DATA BELOW:
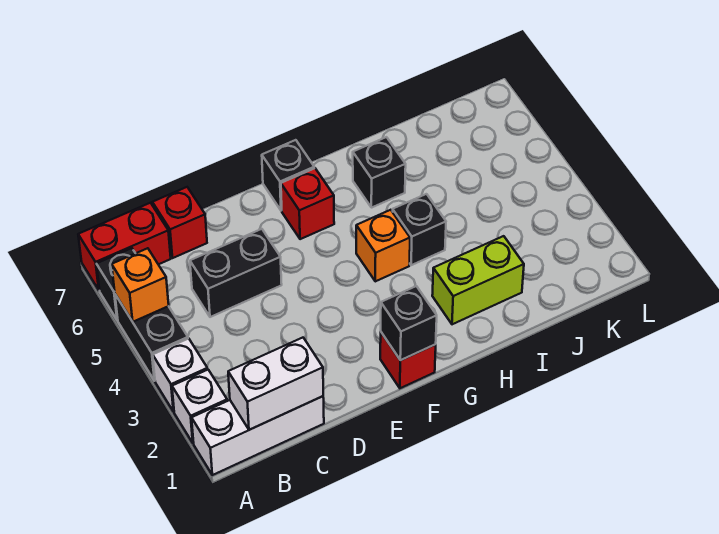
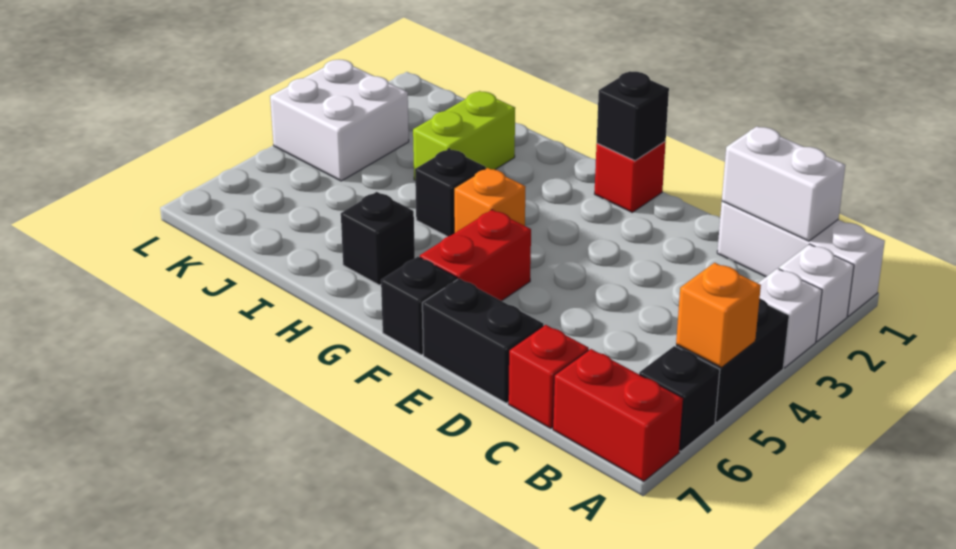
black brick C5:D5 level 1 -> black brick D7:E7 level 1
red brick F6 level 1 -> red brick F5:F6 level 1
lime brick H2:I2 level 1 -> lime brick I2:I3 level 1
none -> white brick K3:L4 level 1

BRIEF: Each line of the listing is to be retyped exactly, and its pictures are to be dropped.

ANSWER SECTION:
black brick C5:D5 level 1 -> black brick D7:E7 level 1
red brick F6 level 1 -> red brick F5:F6 level 1
lime brick H2:I2 level 1 -> lime brick I2:I3 level 1
none -> white brick K3:L4 level 1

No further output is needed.